■ What is required
Copy all the records exactly, but keep the pictures out of your version.

■ Records for the task
•••

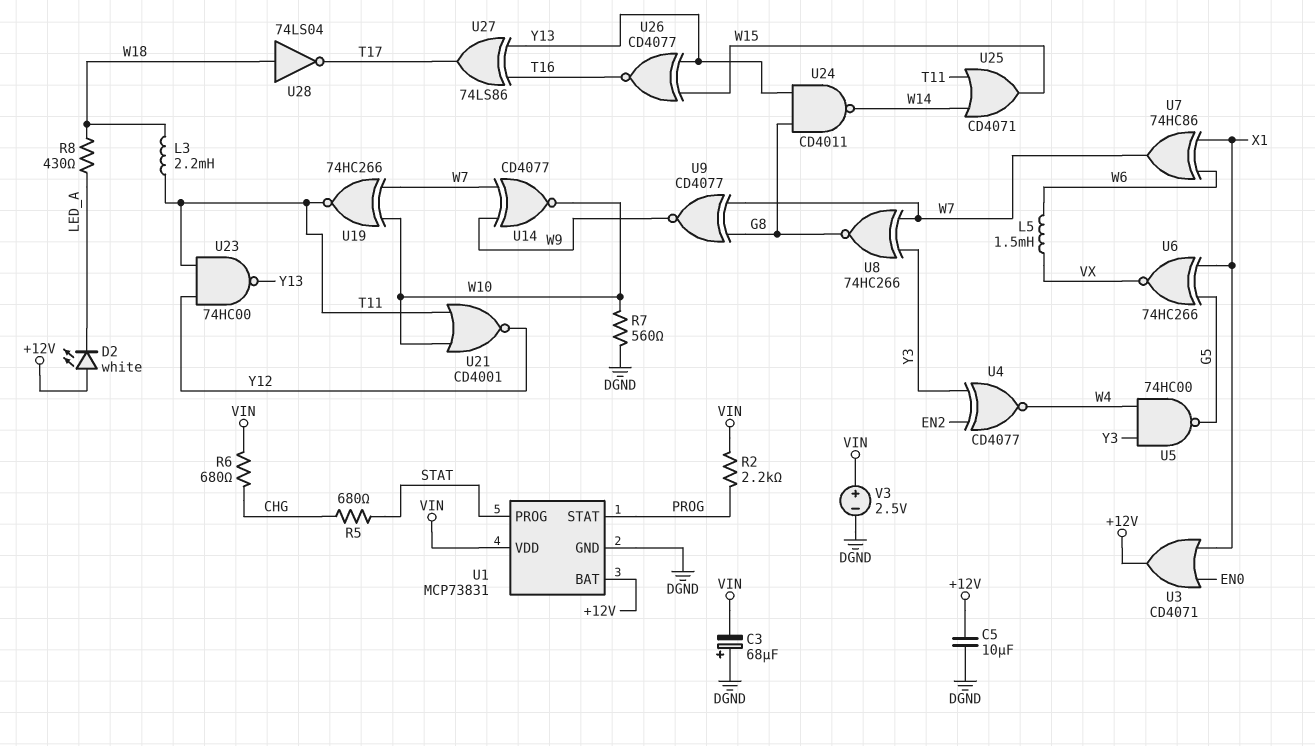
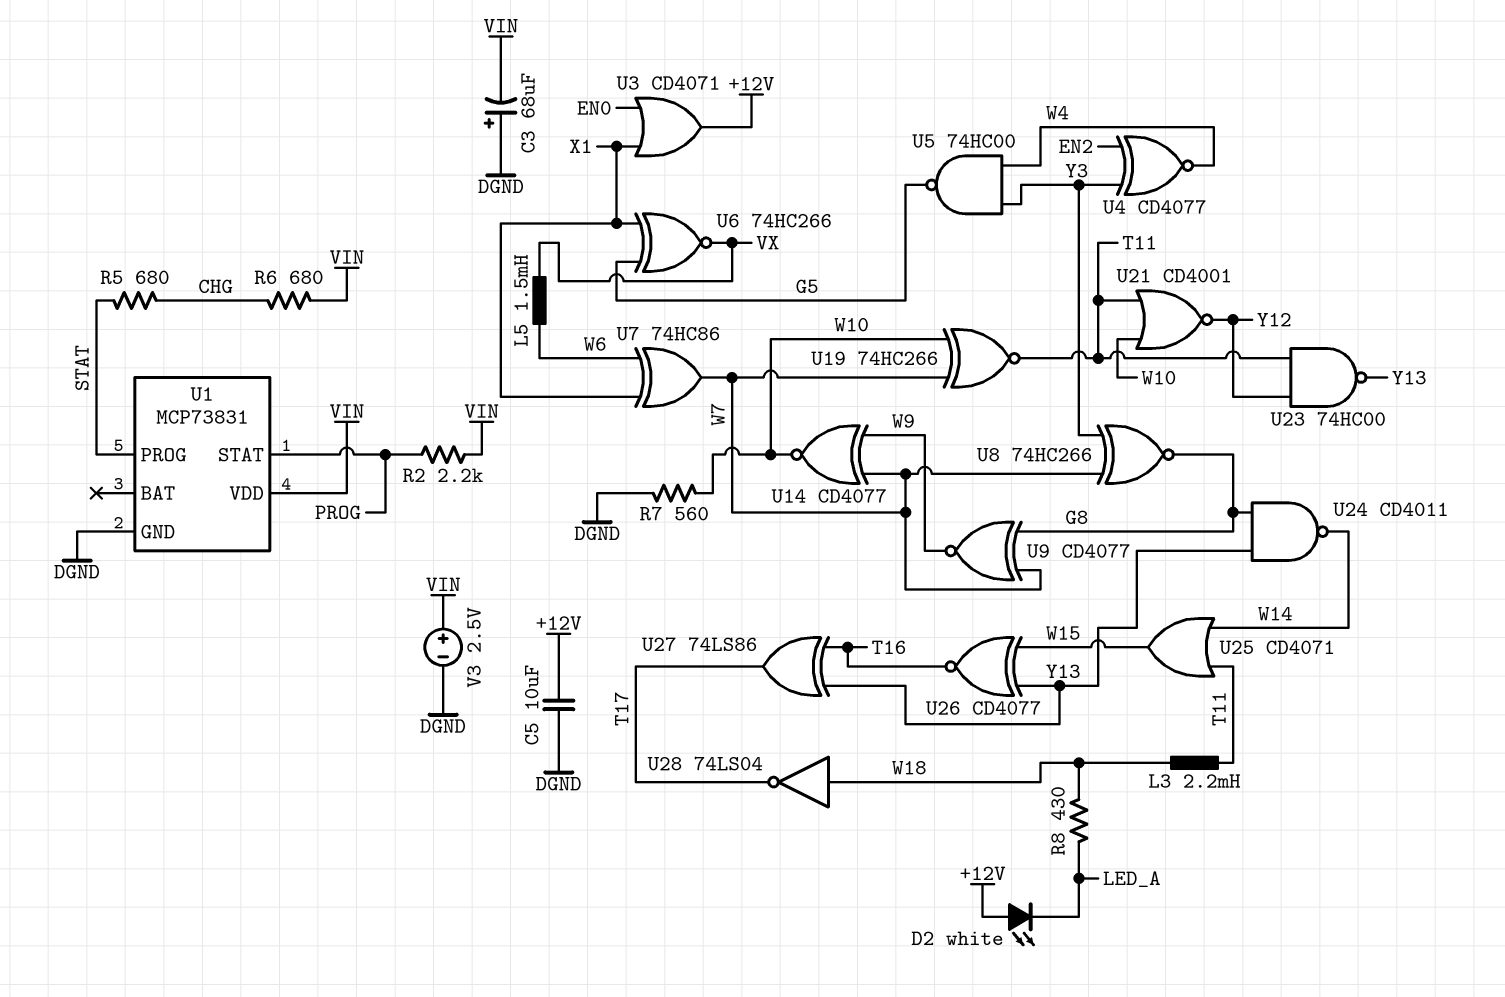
U1 pin BAT: +12V -> none

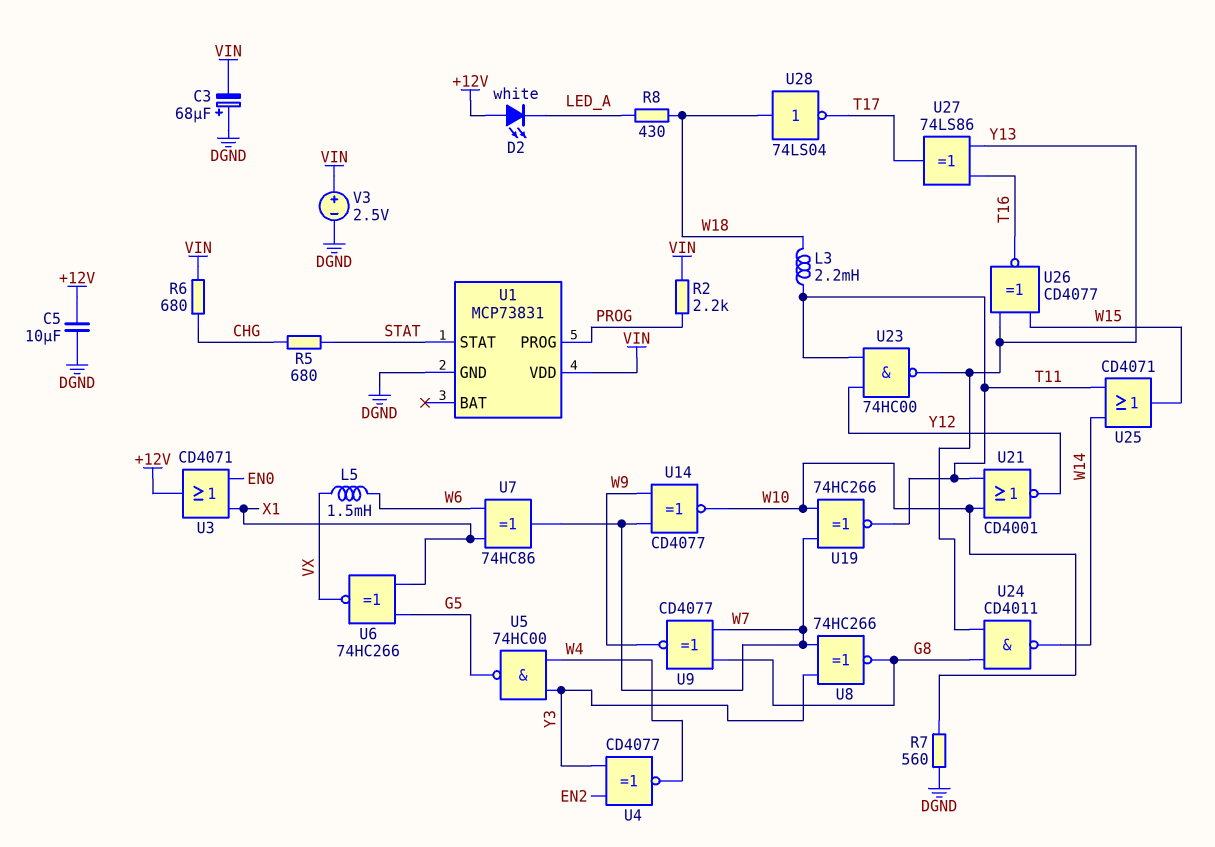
U1 pin PROG: STAT -> PROG
U1 pin STAT: PROG -> STAT

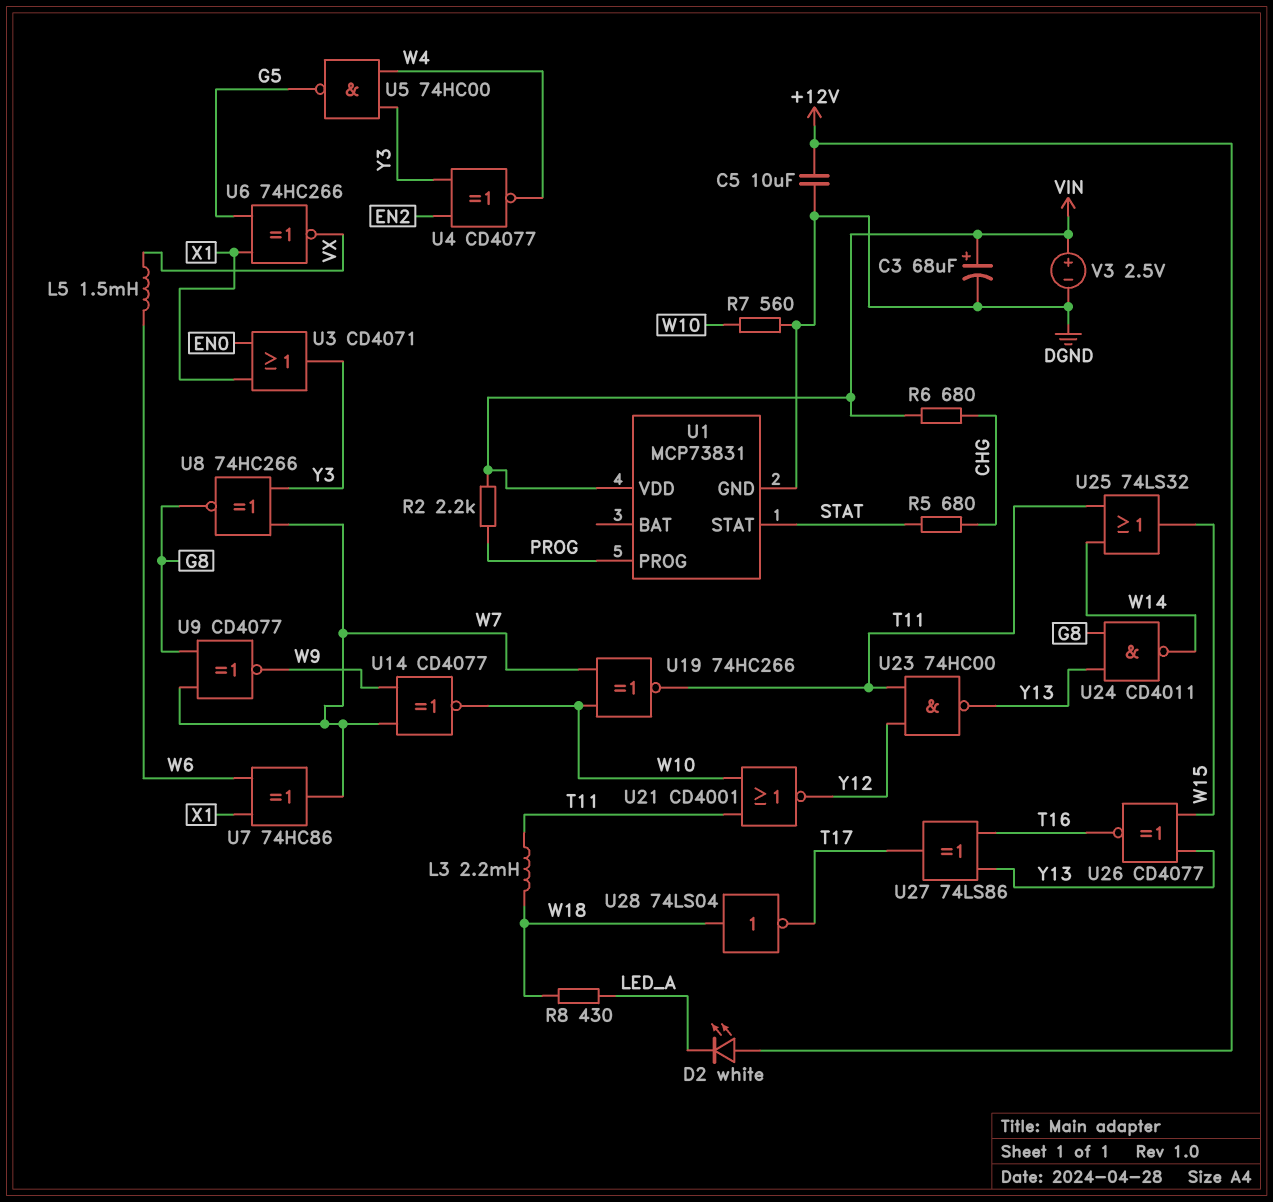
C3: 68uF (plus DGND, minus VIN) -> 68uF (plus VIN, minus DGND)
U3: OR CD4071 (in EN0, in X1, out +12V) -> OR CD4071 (in EN0, in X1, out Y3)
U25: OR CD4071 (in T11, in W14, out W15) -> OR 74LS32 (in T11, in W14, out W15)

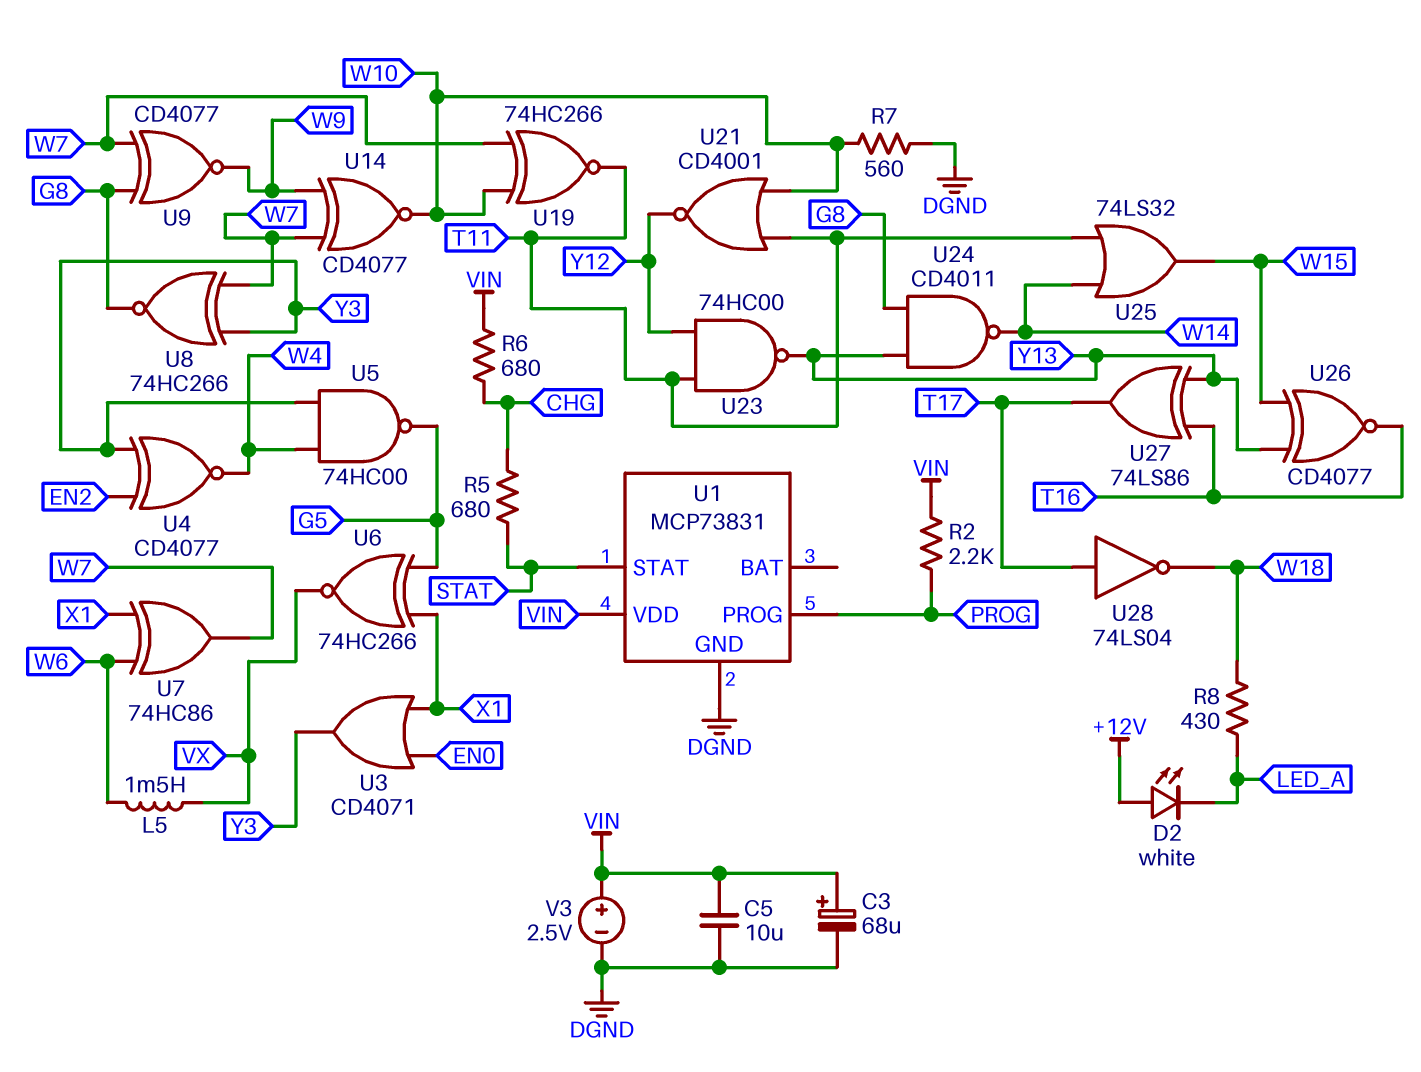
C5: 10uF (+12V, DGND) -> 10uF (DGND, VIN)
L3: 2.2mH (T11, W18) -> none
U28: NOT 74LS04 (in W18, out T17) -> NOT 74LS04 (in T17, out W18)

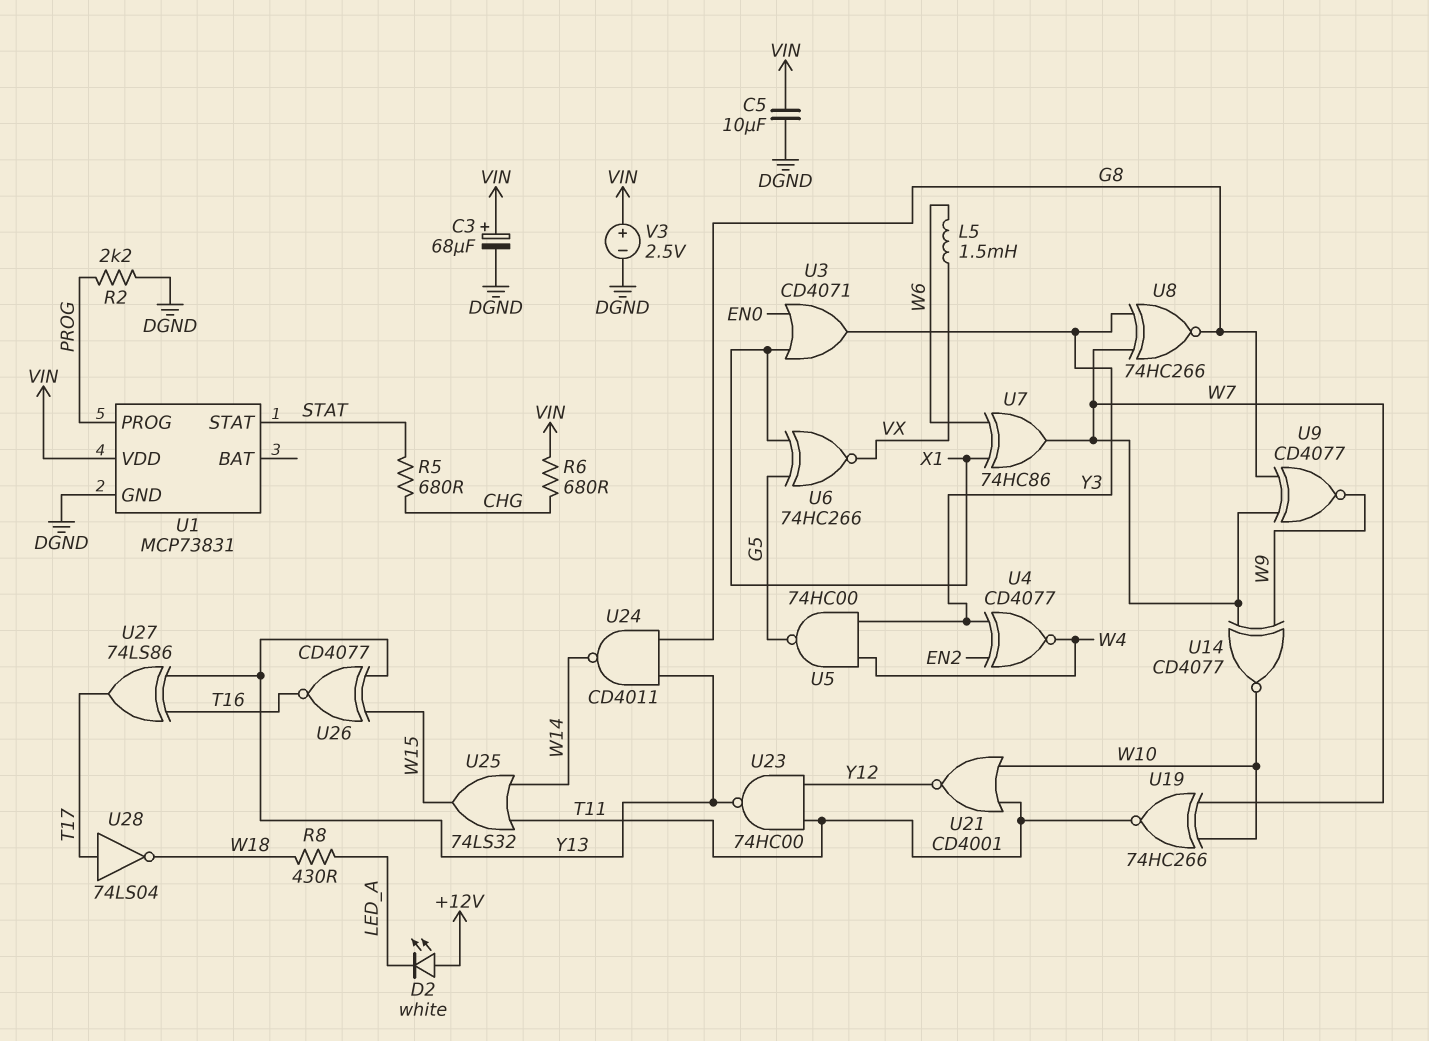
R2: 2.2k (PROG, VIN) -> 2.2k (DGND, PROG)
R7: 560 (DGND, W10) -> none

•••

■ Exercise output
U1 pin BAT: +12V -> none

U1 pin PROG: STAT -> PROG
U1 pin STAT: PROG -> STAT

C3: 68uF (plus DGND, minus VIN) -> 68uF (plus VIN, minus DGND)
U3: OR CD4071 (in EN0, in X1, out +12V) -> OR CD4071 (in EN0, in X1, out Y3)
U25: OR CD4071 (in T11, in W14, out W15) -> OR 74LS32 (in T11, in W14, out W15)

C5: 10uF (+12V, DGND) -> 10uF (DGND, VIN)
L3: 2.2mH (T11, W18) -> none
U28: NOT 74LS04 (in W18, out T17) -> NOT 74LS04 (in T17, out W18)

R2: 2.2k (PROG, VIN) -> 2.2k (DGND, PROG)
R7: 560 (DGND, W10) -> none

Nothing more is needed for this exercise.